Top of Data to examine

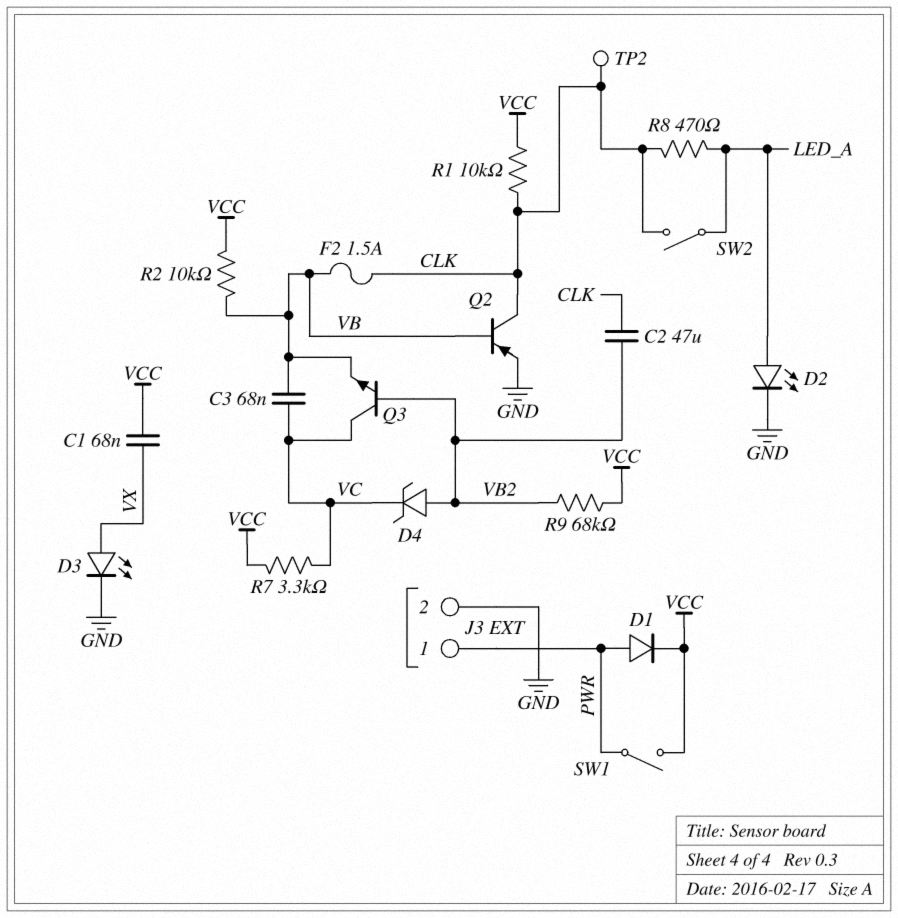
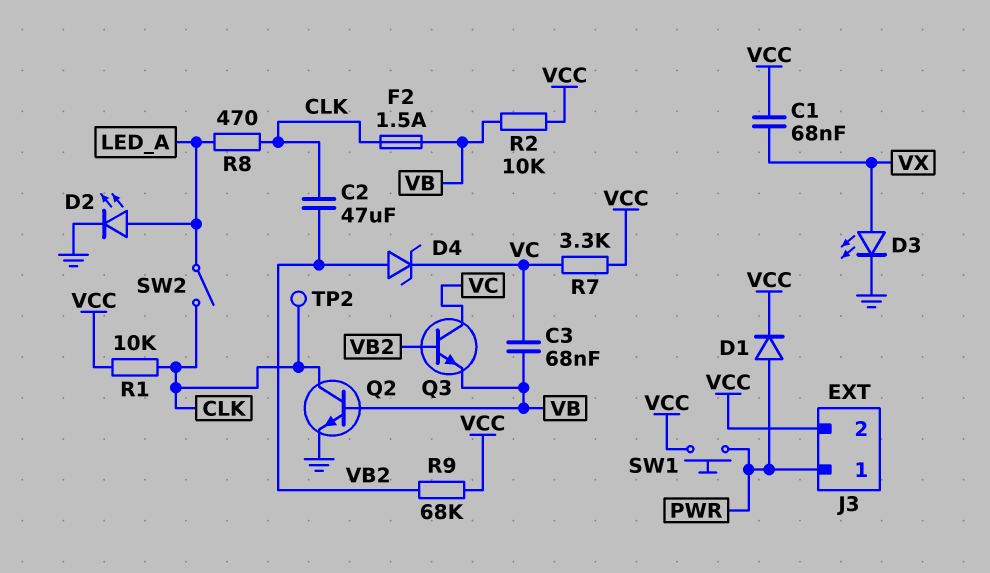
J3 pin 2: GND -> VCC
Q2: PNP (B VB, C CLK, E GND) -> NPN (B VB, C CLK, E GND)
SW1: switch (PWR, VCC) -> button (PWR, VCC)

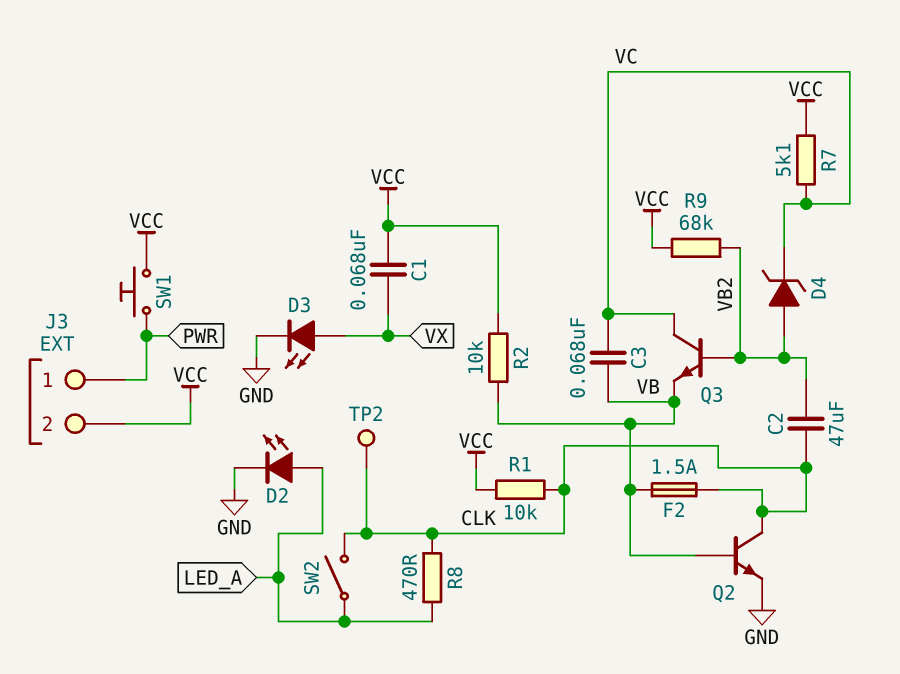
D1: diode (A PWR, K VCC) -> none
R7: 3.3k (VC, VCC) -> 5.1k (VC, VCC)

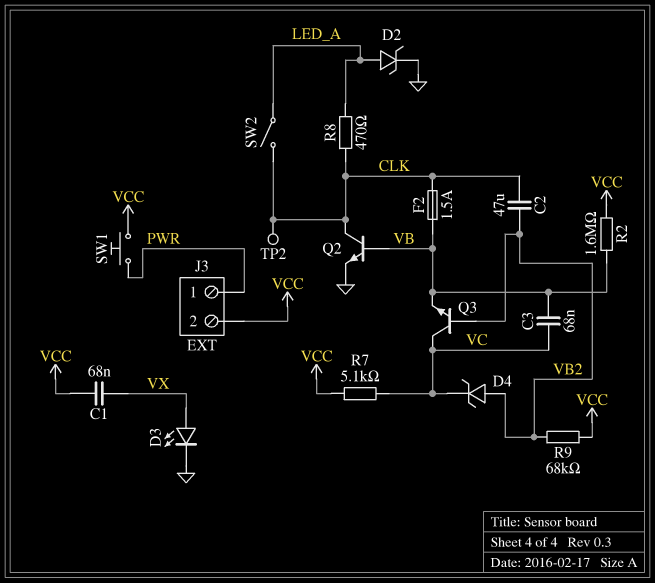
D2: LED (A LED_A, K GND) -> zener (A LED_A, K GND)
R1: 10k (CLK, VCC) -> none
R2: 10k (VB, VCC) -> 1.6M (VB, VCC)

Bottom of Data to examine

Only the lines from the line with "R7: 3.3k (VC, VCC) -> 5.1k (VC, VCC)" through the end of the records belong in your copy. Repeat them exactly, without pictures.

Solution below =
R7: 3.3k (VC, VCC) -> 5.1k (VC, VCC)

D2: LED (A LED_A, K GND) -> zener (A LED_A, K GND)
R1: 10k (CLK, VCC) -> none
R2: 10k (VB, VCC) -> 1.6M (VB, VCC)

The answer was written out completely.